Brief. Report every line of the records below that contains the word "first".

Records from a data source:
━━━

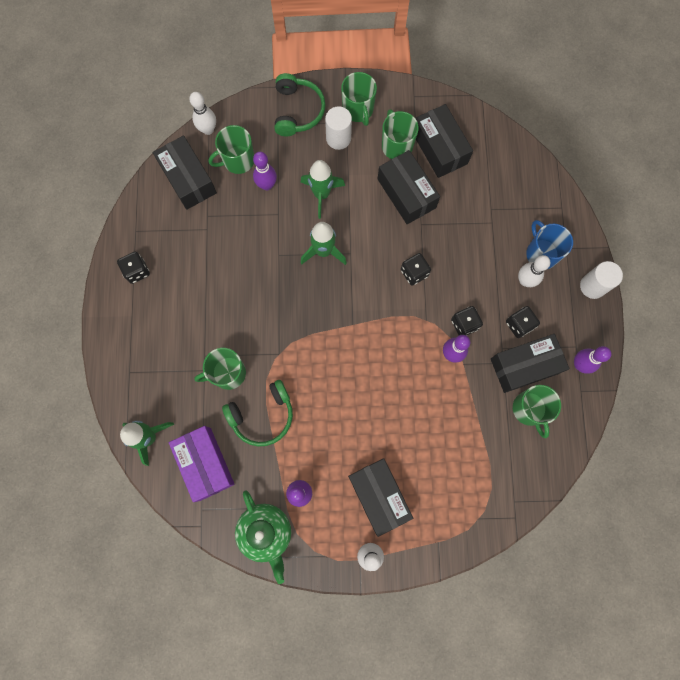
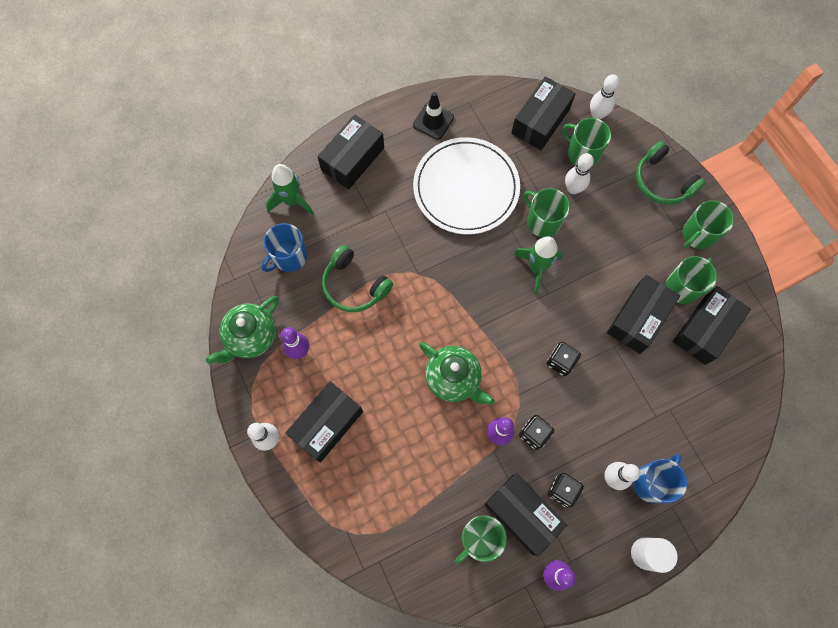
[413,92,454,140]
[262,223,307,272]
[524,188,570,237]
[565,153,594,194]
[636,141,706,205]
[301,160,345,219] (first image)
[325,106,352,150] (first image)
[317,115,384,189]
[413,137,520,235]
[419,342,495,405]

━━━

Reply to the task.
[301,160,345,219] (first image)
[325,106,352,150] (first image)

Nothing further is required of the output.